→ **Task instructions**
Please restate every entry exactly. Leave out the pictures.

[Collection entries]
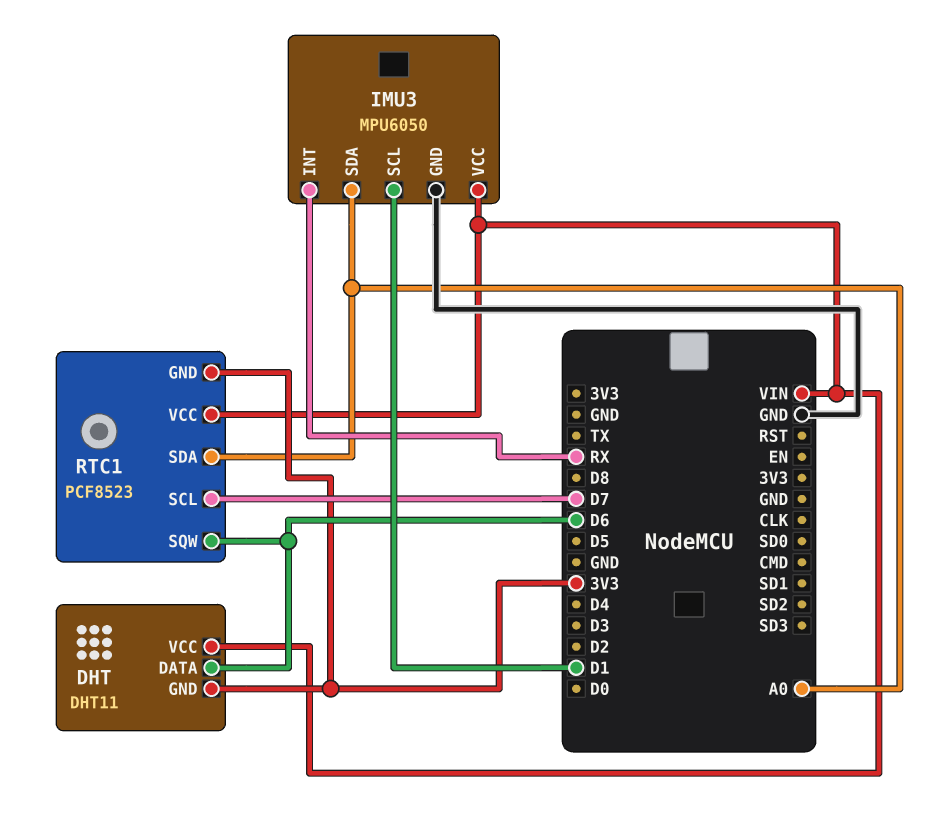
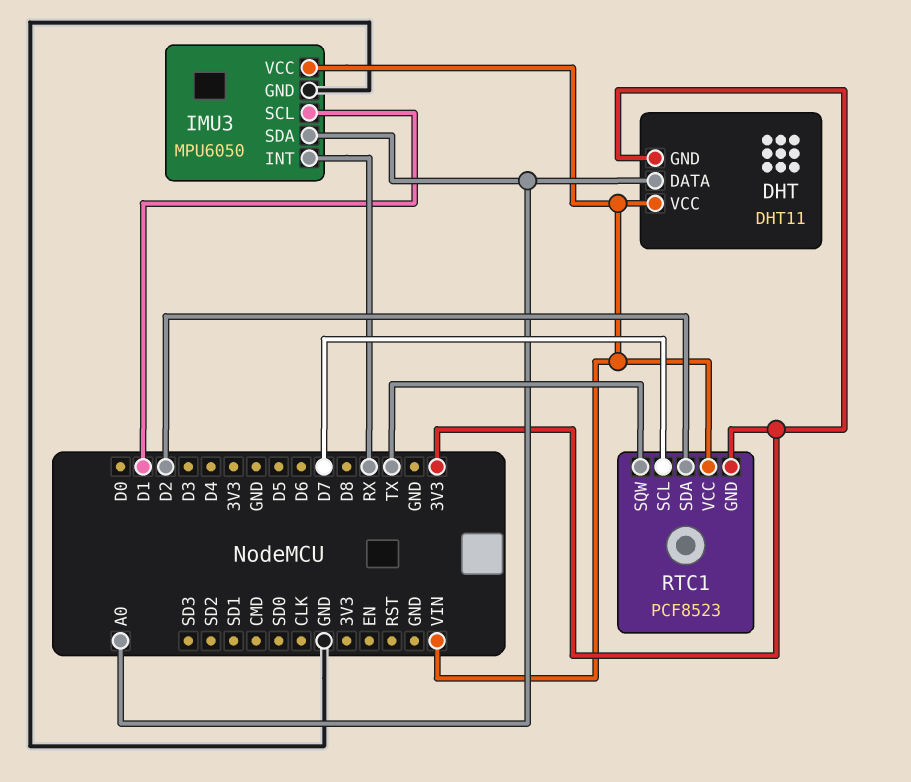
DHT pin DATA: D6 -> A0
RTC1 pin SDA: A0 -> D2
RTC1 pin SQW: D6 -> TX

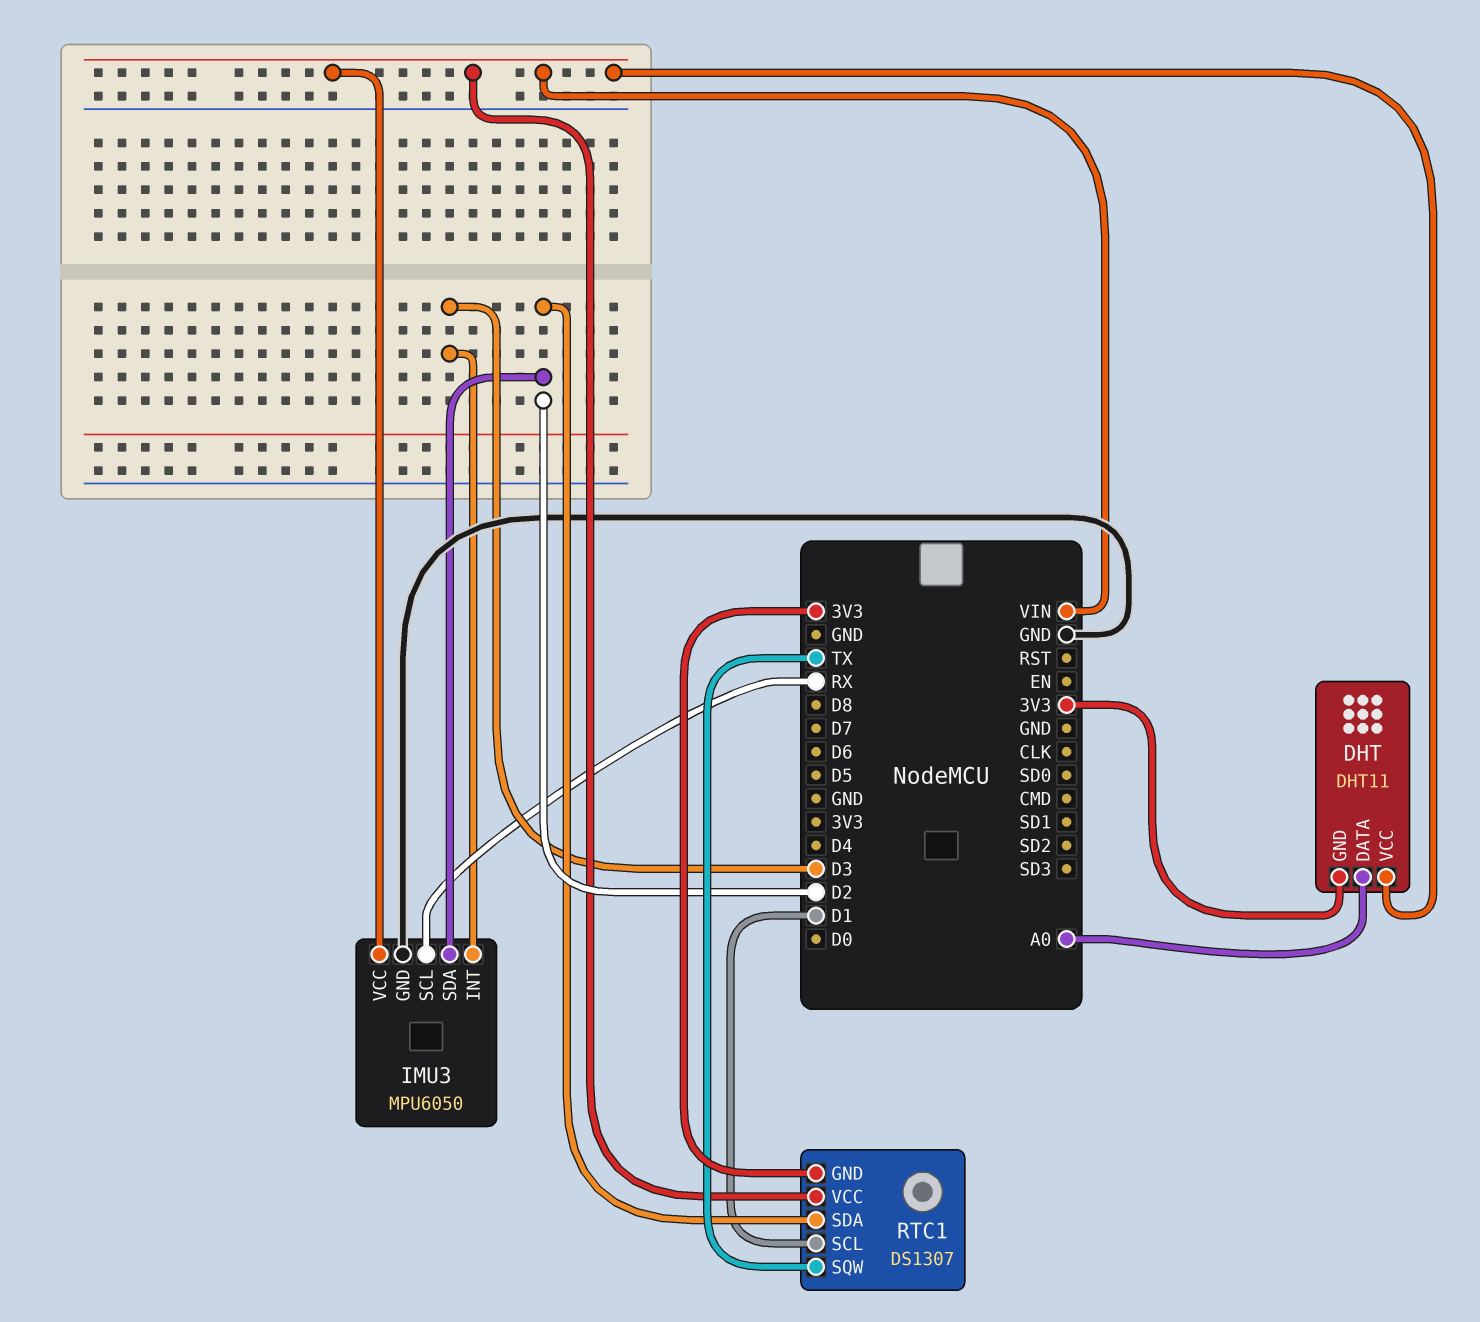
IMU3 pin INT: RX -> D3
IMU3 pin SCL: D1 -> RX
IMU3 pin SDA: A0 -> D2
RTC1: PCF8523 -> DS1307
RTC1 pin SCL: D7 -> D1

→ **Task response**
DHT pin DATA: D6 -> A0
RTC1 pin SDA: A0 -> D2
RTC1 pin SQW: D6 -> TX

IMU3 pin INT: RX -> D3
IMU3 pin SCL: D1 -> RX
IMU3 pin SDA: A0 -> D2
RTC1: PCF8523 -> DS1307
RTC1 pin SCL: D7 -> D1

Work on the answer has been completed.